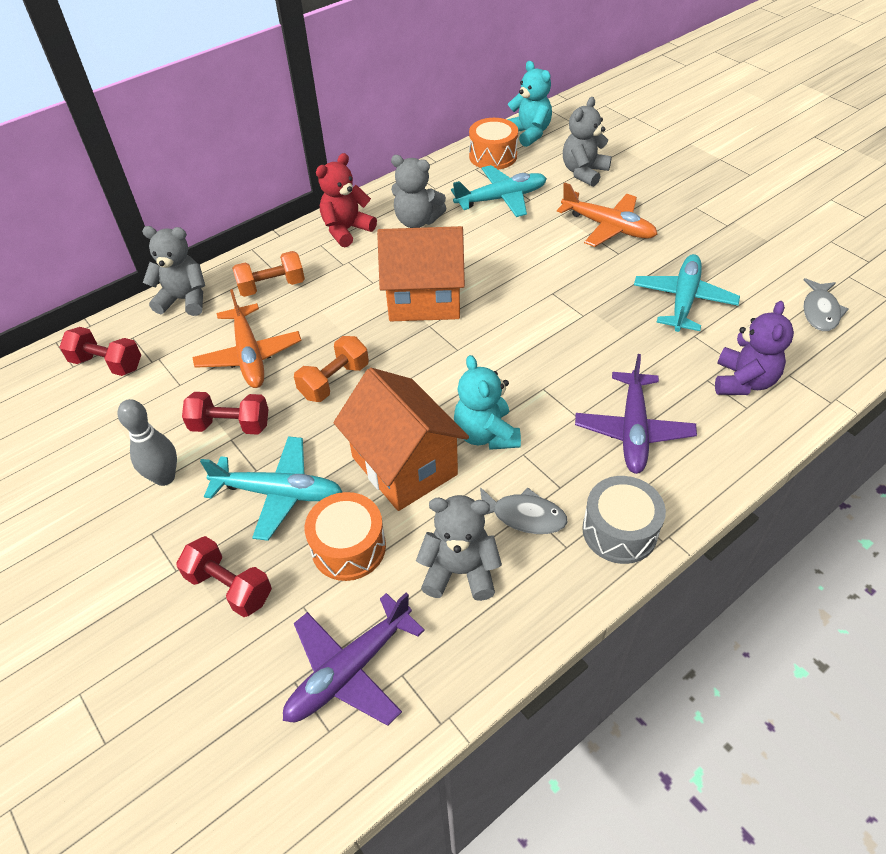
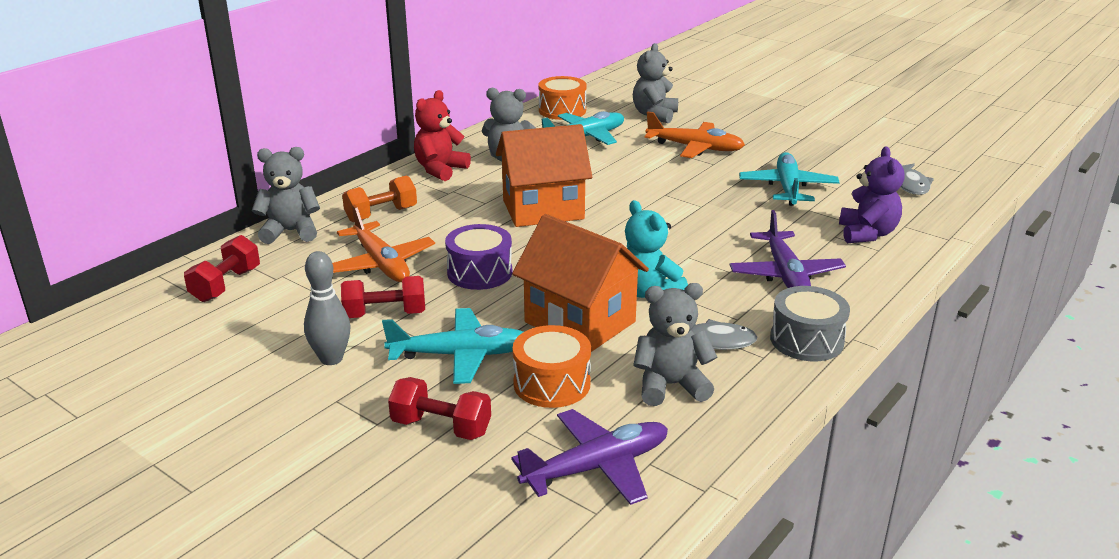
camera: 15 degrees left, 20 degrees down
(107, 364) = (226, 285): red dumbbell -> red dumbbell turned 75 degrees counterclockwise
(334, 381) = (479, 272): orange dumbbell -> purple drum
(350, 670) = (596, 467): purple plane -> purple plane turned 150 degrees counterclockwise
(529, 134) = (589, 94): turquoise teddy bear -> none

_PROBLEM TO SOLVE:_
The lines in the records above that include the word "purple" must be copied out.

_OUTPUT OF THE TASK:_
(334, 381) = (479, 272): orange dumbbell -> purple drum
(350, 670) = (596, 467): purple plane -> purple plane turned 150 degrees counterclockwise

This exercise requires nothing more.